◆ Task item: Lines from the listing below that contain the string "DGND" are to be reported.

◆ Material to process:
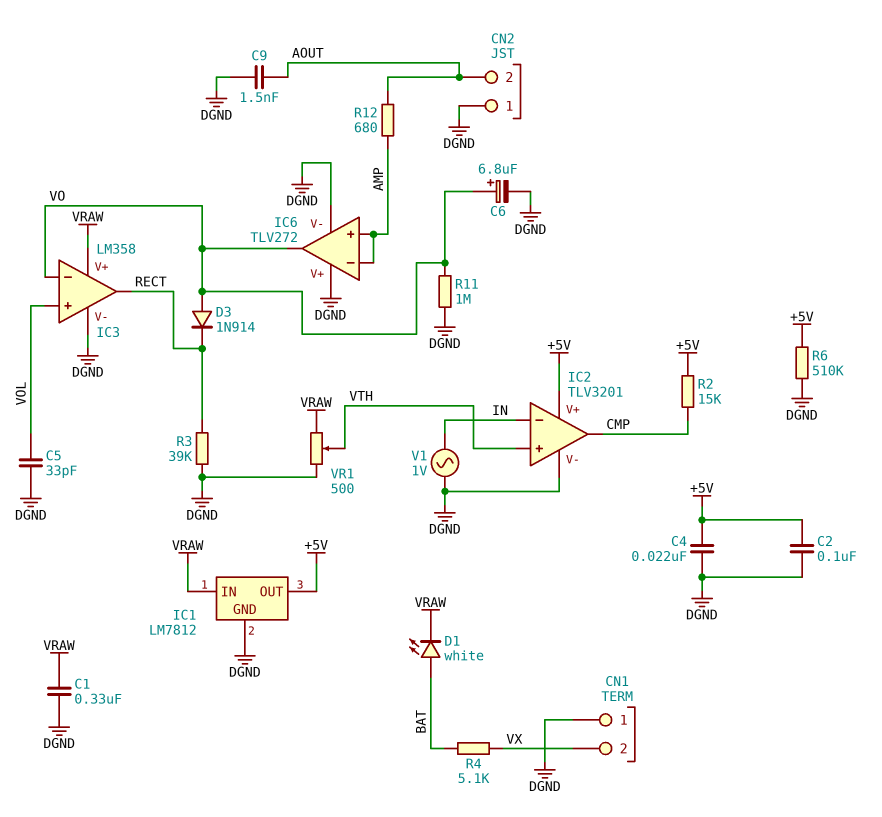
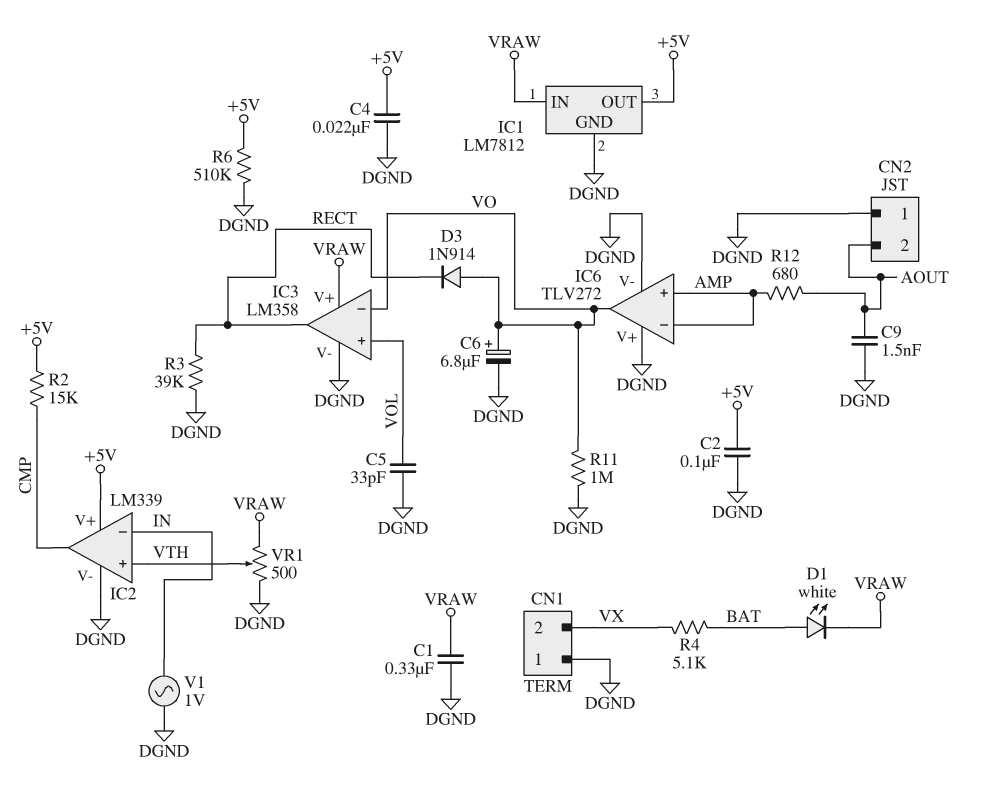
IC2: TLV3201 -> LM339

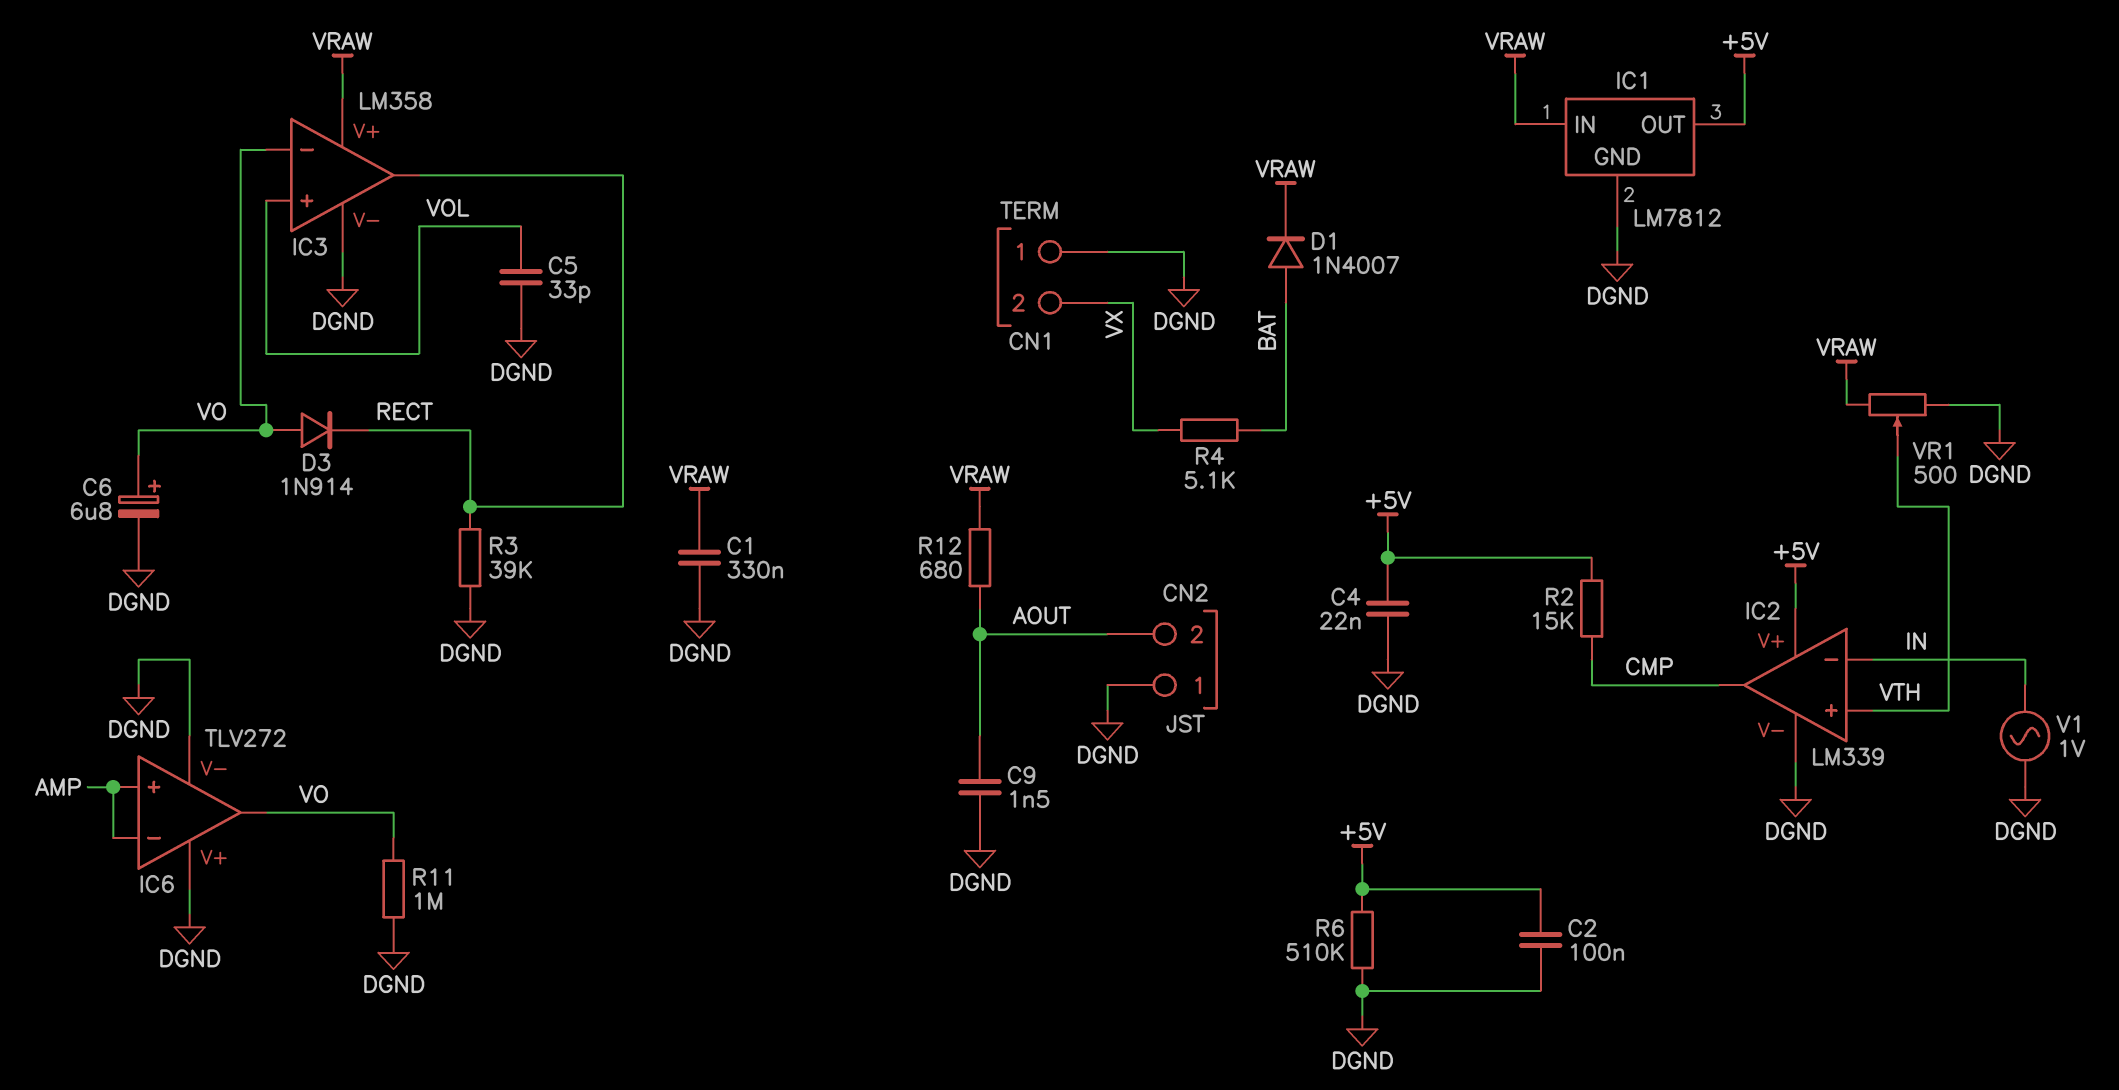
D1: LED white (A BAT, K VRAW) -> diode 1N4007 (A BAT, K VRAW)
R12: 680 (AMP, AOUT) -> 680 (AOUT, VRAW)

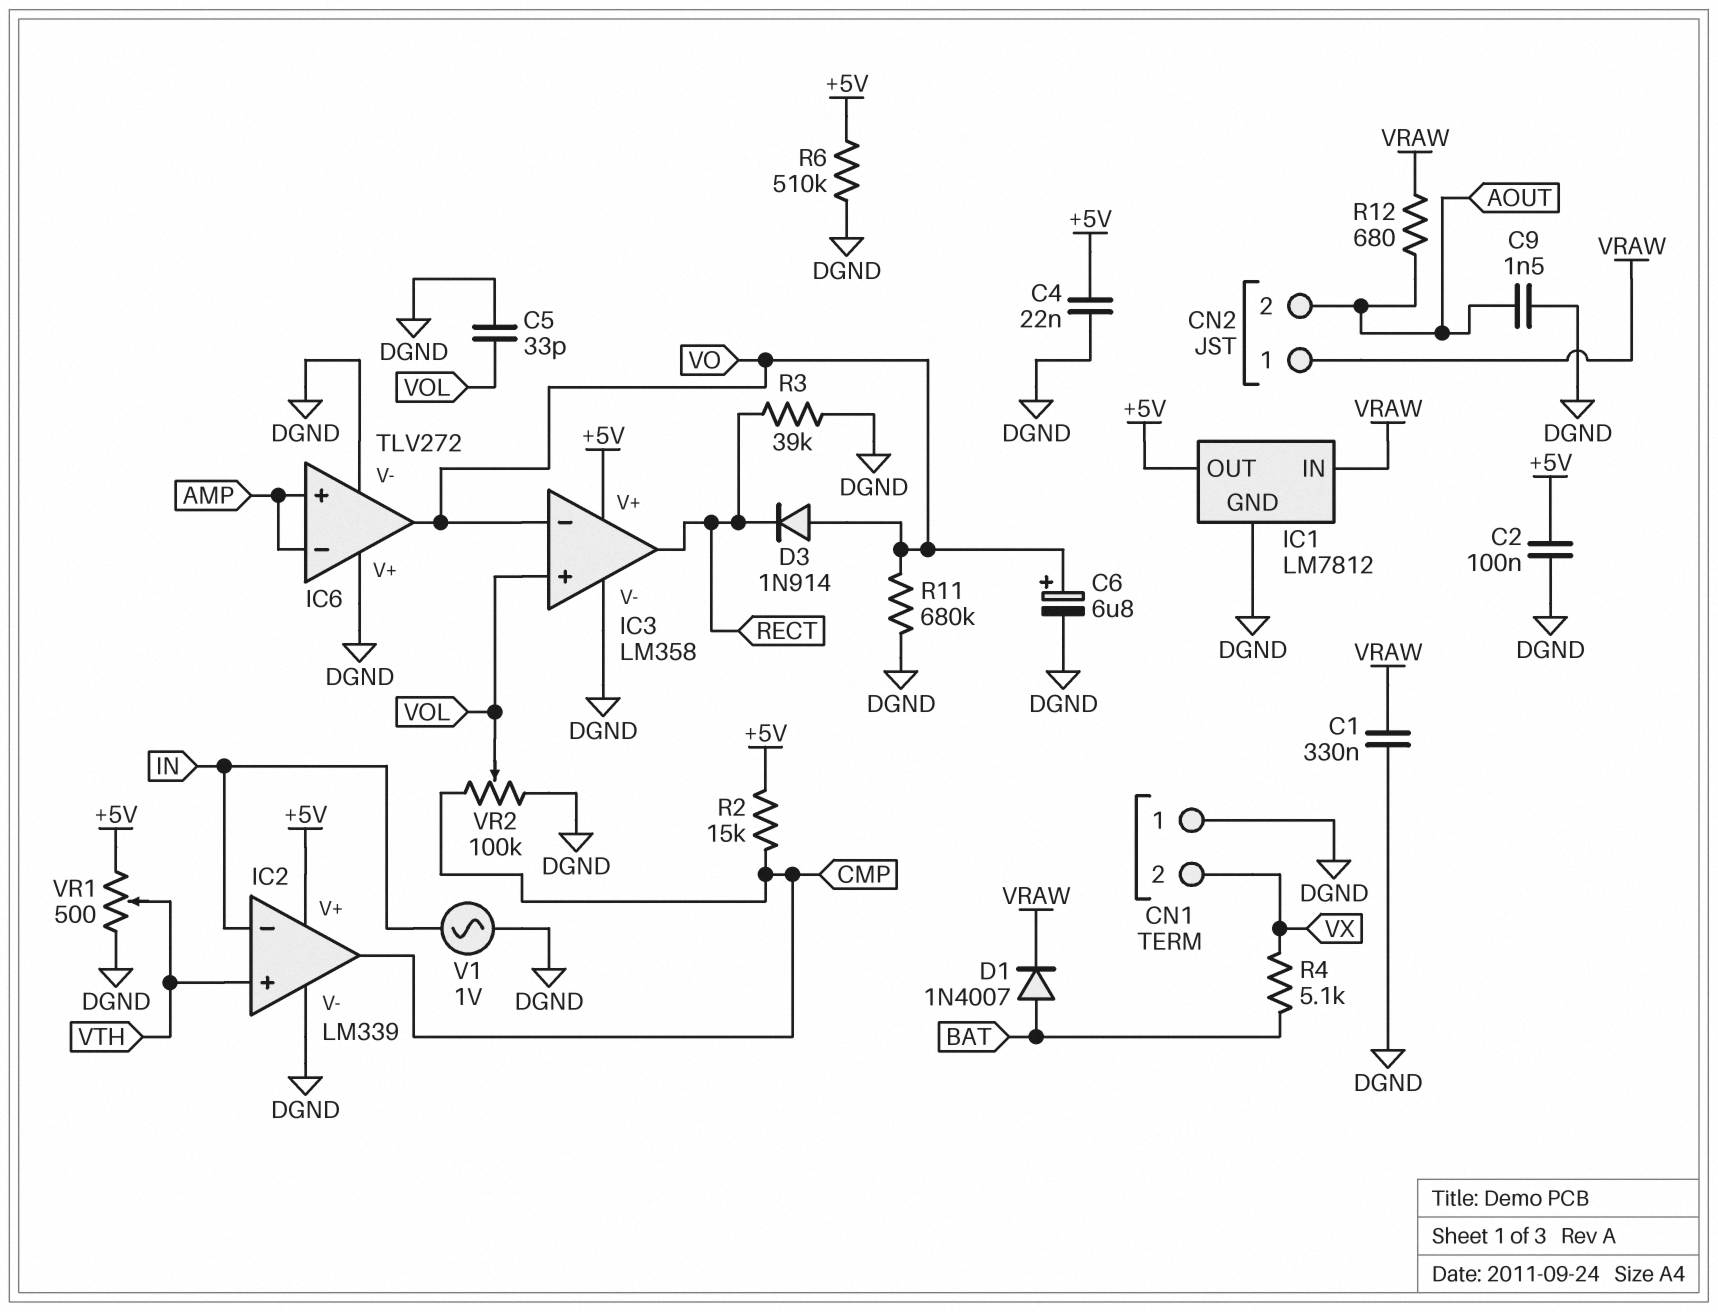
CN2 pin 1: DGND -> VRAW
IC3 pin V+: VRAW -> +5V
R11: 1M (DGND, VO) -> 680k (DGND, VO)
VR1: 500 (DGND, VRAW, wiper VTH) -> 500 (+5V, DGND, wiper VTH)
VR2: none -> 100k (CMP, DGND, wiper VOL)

◆ Output of the exercise:
CN2 pin 1: DGND -> VRAW
R11: 1M (DGND, VO) -> 680k (DGND, VO)
VR1: 500 (DGND, VRAW, wiper VTH) -> 500 (+5V, DGND, wiper VTH)
VR2: none -> 100k (CMP, DGND, wiper VOL)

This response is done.